*DATA BLOCK*
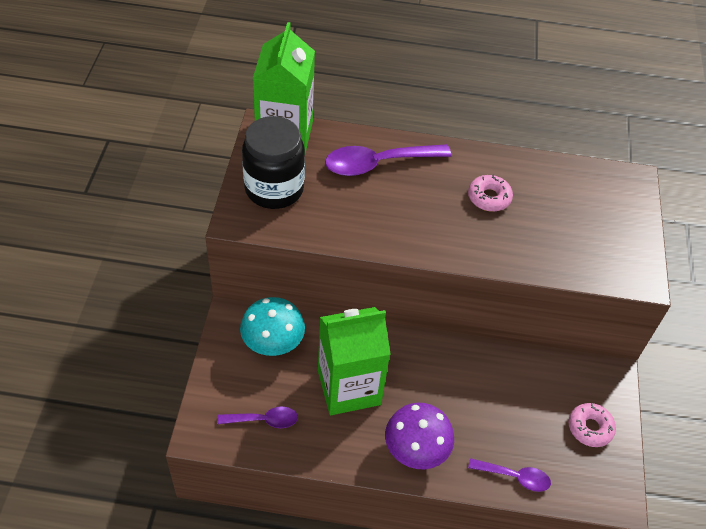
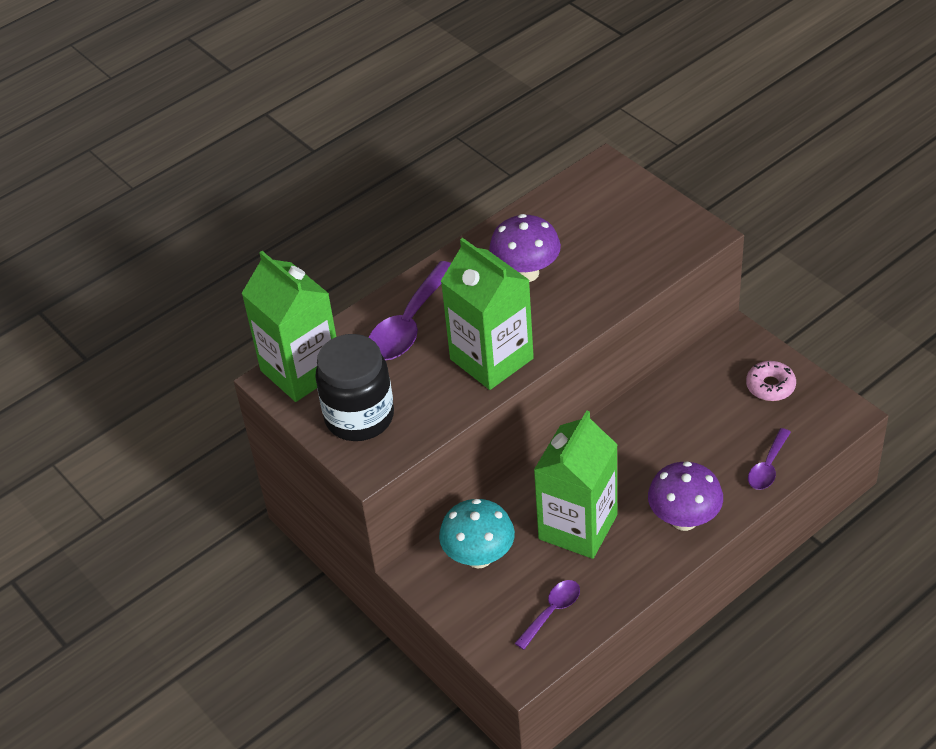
camera: 40 degrees left, 5 degrees down
(393, 227) = (491, 359): none -> green carton
(489, 198) = (526, 273): pink donut -> purple mushroom
(514, 477) = (768, 467): purple spoon -> purple spoon turned 150 degrees clockwise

*WHAT IS EXPECTED*
I need every line of the data that has the word "degrees"; please list them.

*ANSWER SECTION*
camera: 40 degrees left, 5 degrees down
(514, 477) = (768, 467): purple spoon -> purple spoon turned 150 degrees clockwise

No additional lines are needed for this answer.